START Records provided

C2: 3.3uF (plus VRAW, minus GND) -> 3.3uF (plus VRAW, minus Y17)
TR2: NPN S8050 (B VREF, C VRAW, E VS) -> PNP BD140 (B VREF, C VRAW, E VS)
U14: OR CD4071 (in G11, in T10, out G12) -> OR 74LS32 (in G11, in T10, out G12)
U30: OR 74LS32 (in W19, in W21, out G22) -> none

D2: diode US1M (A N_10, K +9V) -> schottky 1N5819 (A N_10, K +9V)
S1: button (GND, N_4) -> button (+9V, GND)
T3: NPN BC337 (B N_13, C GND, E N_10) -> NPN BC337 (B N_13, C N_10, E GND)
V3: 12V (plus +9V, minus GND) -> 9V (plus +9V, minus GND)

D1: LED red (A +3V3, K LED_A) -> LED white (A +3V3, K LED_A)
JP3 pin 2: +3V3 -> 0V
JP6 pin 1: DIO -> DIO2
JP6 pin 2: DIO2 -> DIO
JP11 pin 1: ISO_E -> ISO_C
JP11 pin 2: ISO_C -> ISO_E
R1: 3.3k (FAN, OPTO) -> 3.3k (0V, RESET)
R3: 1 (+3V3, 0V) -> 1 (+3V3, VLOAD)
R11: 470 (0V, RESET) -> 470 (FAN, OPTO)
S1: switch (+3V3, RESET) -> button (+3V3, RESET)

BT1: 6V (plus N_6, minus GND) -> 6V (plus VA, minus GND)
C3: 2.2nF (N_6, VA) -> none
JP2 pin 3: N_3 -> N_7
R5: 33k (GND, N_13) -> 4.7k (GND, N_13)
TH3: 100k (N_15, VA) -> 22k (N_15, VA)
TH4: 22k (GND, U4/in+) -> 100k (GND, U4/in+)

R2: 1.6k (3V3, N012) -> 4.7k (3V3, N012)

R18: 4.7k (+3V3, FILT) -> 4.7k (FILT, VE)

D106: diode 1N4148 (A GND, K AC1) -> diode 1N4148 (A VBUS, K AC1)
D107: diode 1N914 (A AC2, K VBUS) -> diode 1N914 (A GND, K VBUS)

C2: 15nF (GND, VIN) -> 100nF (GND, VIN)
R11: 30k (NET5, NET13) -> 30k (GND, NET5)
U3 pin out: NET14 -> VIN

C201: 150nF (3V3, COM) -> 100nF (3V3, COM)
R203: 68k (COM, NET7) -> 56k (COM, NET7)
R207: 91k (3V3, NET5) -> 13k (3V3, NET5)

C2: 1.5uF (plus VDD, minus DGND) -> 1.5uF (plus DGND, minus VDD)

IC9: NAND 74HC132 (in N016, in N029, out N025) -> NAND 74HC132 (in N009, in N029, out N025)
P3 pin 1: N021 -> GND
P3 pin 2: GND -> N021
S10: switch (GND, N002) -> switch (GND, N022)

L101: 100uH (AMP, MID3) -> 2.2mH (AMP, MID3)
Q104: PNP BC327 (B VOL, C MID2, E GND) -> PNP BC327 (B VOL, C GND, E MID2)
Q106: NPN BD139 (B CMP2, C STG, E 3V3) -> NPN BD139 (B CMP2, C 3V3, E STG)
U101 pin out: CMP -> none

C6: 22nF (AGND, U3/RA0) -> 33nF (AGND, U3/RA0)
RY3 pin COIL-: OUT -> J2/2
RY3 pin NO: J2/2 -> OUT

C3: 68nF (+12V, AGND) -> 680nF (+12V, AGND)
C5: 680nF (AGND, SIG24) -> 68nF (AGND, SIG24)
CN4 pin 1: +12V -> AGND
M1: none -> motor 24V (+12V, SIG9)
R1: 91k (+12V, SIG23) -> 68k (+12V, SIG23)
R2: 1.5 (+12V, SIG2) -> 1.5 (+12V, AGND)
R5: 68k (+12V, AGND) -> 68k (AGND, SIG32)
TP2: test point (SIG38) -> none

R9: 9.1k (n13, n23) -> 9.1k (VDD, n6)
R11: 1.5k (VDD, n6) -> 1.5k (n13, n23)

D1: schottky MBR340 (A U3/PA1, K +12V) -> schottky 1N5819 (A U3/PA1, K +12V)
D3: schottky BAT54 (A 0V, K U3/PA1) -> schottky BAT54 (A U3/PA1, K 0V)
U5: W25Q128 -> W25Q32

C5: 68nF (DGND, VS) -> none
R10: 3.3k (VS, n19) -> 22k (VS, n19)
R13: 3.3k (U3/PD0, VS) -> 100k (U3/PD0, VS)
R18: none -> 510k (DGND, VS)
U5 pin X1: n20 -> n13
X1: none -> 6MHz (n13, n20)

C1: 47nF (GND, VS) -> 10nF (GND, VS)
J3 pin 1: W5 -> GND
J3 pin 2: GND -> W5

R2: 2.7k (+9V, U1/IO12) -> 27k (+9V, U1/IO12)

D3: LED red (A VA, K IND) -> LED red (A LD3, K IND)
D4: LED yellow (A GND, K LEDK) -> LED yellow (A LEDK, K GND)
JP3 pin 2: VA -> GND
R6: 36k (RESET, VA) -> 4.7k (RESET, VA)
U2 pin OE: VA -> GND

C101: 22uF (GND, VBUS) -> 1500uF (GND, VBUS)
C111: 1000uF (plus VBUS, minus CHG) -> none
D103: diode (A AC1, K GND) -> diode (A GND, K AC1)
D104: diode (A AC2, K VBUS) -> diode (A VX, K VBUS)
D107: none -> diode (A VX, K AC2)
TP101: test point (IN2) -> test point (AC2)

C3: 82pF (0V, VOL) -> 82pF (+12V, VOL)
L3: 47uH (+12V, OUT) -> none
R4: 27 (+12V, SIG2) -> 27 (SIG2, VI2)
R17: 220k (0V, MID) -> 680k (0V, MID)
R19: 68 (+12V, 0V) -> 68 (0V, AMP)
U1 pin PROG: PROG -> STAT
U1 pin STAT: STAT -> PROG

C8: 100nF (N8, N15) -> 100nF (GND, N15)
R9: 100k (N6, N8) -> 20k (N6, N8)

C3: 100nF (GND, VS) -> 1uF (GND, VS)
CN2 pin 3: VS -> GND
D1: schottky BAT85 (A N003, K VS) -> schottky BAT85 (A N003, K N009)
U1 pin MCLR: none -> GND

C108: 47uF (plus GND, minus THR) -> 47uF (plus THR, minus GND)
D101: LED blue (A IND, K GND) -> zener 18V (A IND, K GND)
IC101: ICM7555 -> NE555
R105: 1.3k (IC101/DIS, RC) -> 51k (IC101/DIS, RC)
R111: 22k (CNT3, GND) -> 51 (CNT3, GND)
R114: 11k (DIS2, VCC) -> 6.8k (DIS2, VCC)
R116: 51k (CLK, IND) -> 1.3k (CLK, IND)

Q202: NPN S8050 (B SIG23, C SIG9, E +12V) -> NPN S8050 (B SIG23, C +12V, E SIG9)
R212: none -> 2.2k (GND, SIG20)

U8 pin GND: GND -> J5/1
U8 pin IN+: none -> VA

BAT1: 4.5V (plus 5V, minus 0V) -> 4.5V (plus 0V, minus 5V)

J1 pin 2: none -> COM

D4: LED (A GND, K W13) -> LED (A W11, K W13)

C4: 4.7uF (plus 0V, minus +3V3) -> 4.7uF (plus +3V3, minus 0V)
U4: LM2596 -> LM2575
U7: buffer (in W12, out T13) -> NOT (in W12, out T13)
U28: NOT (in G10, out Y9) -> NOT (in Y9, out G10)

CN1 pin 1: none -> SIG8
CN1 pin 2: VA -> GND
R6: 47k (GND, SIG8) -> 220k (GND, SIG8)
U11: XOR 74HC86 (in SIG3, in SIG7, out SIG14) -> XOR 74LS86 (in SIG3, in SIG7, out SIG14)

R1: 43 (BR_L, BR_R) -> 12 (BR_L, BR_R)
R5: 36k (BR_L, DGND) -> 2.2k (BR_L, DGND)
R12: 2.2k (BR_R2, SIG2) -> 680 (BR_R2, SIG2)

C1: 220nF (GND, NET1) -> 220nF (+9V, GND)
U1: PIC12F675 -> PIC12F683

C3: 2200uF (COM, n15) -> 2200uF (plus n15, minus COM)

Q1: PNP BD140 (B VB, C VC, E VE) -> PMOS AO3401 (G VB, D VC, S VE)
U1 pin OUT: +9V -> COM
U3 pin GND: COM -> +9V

END Records provided

What you should do:
Would you copy out exactly the lines above that start at the one containing "R17: 220k (0V, MID) -> 680k (0V, MID)" and end at the one containing "CN2 pin 3: VS -> GND", inclusive?

Result for this exercise:
R17: 220k (0V, MID) -> 680k (0V, MID)
R19: 68 (+12V, 0V) -> 68 (0V, AMP)
U1 pin PROG: PROG -> STAT
U1 pin STAT: STAT -> PROG

C8: 100nF (N8, N15) -> 100nF (GND, N15)
R9: 100k (N6, N8) -> 20k (N6, N8)

C3: 100nF (GND, VS) -> 1uF (GND, VS)
CN2 pin 3: VS -> GND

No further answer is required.